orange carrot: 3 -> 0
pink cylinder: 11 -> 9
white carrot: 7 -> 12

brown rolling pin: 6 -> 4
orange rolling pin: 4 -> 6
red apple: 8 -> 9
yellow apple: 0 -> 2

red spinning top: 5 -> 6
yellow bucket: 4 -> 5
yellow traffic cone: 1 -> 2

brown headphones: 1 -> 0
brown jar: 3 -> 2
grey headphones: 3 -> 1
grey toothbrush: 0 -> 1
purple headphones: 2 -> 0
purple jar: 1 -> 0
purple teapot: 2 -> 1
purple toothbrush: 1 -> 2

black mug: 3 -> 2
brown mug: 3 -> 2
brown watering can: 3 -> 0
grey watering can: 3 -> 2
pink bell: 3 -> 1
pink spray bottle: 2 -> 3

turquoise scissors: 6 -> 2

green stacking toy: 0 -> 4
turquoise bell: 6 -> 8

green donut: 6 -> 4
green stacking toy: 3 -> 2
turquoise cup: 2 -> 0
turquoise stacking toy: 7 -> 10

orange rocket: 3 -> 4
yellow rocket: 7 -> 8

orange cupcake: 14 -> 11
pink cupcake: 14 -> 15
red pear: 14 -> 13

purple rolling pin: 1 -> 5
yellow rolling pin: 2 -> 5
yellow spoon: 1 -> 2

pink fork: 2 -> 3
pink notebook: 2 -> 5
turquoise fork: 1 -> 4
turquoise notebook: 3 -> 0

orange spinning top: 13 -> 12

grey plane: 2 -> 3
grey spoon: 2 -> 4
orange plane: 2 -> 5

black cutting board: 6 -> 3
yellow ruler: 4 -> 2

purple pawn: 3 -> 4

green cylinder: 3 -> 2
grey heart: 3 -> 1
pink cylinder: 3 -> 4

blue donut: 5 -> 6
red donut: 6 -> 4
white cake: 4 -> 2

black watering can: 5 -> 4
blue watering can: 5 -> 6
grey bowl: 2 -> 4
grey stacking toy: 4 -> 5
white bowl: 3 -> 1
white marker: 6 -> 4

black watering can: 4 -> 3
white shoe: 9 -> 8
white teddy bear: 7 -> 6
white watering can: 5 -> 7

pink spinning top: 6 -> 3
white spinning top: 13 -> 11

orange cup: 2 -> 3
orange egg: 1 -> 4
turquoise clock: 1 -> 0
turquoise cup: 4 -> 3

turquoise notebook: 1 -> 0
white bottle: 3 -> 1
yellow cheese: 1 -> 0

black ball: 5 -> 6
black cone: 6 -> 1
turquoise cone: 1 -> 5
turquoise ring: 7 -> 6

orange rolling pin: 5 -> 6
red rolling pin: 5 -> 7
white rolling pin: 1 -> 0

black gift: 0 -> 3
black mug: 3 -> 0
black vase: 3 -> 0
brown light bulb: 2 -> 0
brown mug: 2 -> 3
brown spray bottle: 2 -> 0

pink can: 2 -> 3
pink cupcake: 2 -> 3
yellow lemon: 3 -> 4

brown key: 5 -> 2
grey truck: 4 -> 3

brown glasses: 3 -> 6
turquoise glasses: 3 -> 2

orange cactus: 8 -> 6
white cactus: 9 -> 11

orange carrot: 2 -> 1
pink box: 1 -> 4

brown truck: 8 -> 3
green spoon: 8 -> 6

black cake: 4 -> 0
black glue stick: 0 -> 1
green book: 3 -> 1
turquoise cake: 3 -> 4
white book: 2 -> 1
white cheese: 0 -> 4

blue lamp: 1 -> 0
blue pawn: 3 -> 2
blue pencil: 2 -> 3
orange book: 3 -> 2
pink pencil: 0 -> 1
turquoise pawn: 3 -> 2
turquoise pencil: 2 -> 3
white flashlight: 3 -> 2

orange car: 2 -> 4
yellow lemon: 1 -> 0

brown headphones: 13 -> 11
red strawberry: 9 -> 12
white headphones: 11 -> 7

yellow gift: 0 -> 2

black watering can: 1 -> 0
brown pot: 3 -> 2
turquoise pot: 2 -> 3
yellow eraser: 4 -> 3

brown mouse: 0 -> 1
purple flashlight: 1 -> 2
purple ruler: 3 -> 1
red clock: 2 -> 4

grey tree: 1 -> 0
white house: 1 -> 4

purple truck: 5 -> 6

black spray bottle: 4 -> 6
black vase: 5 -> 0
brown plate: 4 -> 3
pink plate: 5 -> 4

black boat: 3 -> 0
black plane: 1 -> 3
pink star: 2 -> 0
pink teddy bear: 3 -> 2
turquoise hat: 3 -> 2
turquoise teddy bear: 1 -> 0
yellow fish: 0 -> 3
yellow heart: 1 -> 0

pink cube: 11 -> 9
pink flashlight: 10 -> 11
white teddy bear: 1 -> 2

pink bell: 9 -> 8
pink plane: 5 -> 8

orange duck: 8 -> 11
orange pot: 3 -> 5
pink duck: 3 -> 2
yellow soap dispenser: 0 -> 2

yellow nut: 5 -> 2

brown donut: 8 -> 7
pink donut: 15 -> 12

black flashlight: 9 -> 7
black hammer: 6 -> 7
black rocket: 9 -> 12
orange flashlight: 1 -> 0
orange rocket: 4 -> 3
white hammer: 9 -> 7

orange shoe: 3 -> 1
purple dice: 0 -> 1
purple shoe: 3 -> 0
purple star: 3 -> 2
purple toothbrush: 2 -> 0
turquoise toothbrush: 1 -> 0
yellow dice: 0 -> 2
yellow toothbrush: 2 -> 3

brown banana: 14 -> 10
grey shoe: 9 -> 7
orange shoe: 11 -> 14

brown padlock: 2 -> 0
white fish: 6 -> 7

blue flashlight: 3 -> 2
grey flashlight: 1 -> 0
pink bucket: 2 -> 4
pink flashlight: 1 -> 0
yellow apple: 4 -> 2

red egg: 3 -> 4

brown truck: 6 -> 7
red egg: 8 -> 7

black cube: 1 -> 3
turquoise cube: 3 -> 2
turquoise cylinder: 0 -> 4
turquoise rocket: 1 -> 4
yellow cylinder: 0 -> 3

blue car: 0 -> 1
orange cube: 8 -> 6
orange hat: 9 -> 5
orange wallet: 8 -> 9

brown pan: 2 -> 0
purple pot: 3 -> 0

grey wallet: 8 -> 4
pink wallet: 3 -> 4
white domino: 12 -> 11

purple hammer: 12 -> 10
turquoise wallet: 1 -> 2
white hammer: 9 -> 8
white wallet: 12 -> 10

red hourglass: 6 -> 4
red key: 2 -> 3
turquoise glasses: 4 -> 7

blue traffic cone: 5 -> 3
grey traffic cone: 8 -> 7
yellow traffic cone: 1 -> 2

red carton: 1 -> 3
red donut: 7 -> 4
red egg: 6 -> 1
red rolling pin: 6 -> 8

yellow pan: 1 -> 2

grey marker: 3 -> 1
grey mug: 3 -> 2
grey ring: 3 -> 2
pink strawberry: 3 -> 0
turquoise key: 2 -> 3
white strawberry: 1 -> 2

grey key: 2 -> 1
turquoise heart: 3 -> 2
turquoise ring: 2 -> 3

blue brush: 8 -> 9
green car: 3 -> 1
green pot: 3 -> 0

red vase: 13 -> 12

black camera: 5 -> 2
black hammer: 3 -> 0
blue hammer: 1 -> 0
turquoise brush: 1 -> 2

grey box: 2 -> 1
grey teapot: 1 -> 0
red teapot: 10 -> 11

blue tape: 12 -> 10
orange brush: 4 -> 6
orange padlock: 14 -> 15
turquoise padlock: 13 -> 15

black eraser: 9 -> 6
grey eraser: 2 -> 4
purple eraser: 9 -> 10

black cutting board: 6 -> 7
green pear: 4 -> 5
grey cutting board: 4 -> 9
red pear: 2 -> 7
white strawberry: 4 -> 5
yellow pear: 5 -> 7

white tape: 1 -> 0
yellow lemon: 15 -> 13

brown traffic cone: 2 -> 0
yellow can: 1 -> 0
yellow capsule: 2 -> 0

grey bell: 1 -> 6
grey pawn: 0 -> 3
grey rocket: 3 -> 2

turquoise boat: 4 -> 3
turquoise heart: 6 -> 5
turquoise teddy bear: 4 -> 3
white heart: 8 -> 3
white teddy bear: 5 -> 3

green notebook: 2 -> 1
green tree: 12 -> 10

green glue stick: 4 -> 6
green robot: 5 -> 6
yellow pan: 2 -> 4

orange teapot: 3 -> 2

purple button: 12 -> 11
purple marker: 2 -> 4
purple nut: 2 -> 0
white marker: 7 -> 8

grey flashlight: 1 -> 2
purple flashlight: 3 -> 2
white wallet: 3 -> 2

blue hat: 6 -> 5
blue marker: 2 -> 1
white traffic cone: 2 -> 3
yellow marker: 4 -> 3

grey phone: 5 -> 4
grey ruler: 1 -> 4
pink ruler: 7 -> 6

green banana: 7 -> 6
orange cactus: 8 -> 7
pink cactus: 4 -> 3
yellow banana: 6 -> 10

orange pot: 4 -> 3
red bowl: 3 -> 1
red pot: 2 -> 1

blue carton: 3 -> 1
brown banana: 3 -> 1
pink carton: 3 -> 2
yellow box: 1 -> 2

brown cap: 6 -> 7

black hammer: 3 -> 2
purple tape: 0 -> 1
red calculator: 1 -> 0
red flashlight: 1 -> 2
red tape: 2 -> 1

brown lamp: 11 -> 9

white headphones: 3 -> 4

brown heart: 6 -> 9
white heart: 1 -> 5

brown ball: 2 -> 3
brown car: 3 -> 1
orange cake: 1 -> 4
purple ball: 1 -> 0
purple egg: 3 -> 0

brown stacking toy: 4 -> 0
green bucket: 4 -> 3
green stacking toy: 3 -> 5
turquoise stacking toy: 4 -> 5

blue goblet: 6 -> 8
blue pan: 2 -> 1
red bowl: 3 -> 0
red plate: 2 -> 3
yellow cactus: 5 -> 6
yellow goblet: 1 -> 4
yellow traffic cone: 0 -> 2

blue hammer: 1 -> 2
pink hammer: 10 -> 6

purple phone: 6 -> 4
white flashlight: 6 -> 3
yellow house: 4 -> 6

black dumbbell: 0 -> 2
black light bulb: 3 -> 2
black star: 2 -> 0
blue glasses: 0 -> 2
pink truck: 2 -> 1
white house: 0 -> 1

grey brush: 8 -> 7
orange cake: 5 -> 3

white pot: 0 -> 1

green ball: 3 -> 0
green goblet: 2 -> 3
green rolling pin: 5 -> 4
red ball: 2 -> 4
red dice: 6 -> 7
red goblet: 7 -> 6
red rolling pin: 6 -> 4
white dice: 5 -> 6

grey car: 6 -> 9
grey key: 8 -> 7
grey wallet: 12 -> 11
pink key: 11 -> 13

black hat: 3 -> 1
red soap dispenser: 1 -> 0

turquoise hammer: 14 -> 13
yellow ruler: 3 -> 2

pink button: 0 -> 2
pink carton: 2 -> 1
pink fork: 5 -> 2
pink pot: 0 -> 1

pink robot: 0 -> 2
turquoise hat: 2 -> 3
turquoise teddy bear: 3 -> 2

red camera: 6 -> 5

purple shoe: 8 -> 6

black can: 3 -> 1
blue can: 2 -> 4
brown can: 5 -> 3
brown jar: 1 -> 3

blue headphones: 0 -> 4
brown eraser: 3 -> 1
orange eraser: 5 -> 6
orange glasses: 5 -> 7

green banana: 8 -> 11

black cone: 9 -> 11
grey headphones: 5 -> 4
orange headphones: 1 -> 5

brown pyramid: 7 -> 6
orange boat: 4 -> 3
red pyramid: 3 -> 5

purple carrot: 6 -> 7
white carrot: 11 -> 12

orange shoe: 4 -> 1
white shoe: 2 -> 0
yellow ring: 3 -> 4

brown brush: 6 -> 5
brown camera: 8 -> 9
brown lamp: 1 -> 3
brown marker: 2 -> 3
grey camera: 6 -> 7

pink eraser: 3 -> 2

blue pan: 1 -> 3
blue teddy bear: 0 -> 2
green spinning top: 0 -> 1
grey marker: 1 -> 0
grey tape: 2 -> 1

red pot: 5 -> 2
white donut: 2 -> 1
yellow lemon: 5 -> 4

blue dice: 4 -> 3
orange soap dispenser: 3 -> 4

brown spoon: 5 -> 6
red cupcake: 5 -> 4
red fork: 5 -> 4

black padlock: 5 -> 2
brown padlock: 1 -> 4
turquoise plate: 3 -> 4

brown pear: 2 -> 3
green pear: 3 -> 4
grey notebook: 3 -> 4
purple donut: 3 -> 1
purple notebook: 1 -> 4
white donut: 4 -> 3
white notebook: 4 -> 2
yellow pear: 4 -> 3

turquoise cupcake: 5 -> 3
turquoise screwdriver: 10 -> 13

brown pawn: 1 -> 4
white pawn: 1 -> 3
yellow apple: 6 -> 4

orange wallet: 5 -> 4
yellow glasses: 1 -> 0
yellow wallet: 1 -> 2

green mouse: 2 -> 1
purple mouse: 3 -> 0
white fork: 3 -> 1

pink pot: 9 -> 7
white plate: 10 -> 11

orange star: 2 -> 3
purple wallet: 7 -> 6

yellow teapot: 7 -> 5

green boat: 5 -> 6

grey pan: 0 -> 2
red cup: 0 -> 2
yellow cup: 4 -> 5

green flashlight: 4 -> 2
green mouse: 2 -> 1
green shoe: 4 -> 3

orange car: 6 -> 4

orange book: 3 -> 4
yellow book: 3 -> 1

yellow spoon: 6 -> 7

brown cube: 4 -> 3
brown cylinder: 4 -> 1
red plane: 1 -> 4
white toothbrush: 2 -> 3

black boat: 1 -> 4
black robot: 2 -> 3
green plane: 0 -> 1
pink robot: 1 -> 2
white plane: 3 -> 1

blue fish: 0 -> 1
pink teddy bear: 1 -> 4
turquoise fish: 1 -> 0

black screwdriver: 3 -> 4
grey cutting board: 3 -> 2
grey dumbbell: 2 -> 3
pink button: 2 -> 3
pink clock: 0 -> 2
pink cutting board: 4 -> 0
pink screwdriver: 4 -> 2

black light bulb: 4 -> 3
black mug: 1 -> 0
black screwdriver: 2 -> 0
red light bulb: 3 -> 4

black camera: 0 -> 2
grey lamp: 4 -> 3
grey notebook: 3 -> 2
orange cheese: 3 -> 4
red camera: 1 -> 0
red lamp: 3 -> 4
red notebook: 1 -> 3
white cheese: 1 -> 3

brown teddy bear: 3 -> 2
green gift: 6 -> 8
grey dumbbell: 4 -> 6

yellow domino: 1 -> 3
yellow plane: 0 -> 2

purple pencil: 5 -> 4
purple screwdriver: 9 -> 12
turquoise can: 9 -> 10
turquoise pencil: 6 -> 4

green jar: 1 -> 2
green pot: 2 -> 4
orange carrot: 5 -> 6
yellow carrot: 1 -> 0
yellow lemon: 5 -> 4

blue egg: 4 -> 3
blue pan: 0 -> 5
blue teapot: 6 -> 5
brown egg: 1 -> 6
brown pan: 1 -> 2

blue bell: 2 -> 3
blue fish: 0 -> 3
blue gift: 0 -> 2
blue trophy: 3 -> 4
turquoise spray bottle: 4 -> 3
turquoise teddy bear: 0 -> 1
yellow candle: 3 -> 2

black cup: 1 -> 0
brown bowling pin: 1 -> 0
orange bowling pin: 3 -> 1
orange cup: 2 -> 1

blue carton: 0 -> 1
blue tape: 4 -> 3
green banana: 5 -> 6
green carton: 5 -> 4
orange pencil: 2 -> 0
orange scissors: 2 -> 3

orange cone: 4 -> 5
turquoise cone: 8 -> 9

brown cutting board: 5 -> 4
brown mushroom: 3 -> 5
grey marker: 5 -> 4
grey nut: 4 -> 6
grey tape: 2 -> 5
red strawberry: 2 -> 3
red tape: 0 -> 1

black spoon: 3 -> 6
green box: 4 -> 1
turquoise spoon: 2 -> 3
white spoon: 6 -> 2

## Try it
Your answer should consist of the lines from the line with "green glue stick: 4 -> 6" to the line with "blue hammer: 1 -> 2" above, repeated exactly, both ends included.

## Solution
green glue stick: 4 -> 6
green robot: 5 -> 6
yellow pan: 2 -> 4

orange teapot: 3 -> 2

purple button: 12 -> 11
purple marker: 2 -> 4
purple nut: 2 -> 0
white marker: 7 -> 8

grey flashlight: 1 -> 2
purple flashlight: 3 -> 2
white wallet: 3 -> 2

blue hat: 6 -> 5
blue marker: 2 -> 1
white traffic cone: 2 -> 3
yellow marker: 4 -> 3

grey phone: 5 -> 4
grey ruler: 1 -> 4
pink ruler: 7 -> 6

green banana: 7 -> 6
orange cactus: 8 -> 7
pink cactus: 4 -> 3
yellow banana: 6 -> 10

orange pot: 4 -> 3
red bowl: 3 -> 1
red pot: 2 -> 1

blue carton: 3 -> 1
brown banana: 3 -> 1
pink carton: 3 -> 2
yellow box: 1 -> 2

brown cap: 6 -> 7

black hammer: 3 -> 2
purple tape: 0 -> 1
red calculator: 1 -> 0
red flashlight: 1 -> 2
red tape: 2 -> 1

brown lamp: 11 -> 9

white headphones: 3 -> 4

brown heart: 6 -> 9
white heart: 1 -> 5

brown ball: 2 -> 3
brown car: 3 -> 1
orange cake: 1 -> 4
purple ball: 1 -> 0
purple egg: 3 -> 0

brown stacking toy: 4 -> 0
green bucket: 4 -> 3
green stacking toy: 3 -> 5
turquoise stacking toy: 4 -> 5

blue goblet: 6 -> 8
blue pan: 2 -> 1
red bowl: 3 -> 0
red plate: 2 -> 3
yellow cactus: 5 -> 6
yellow goblet: 1 -> 4
yellow traffic cone: 0 -> 2

blue hammer: 1 -> 2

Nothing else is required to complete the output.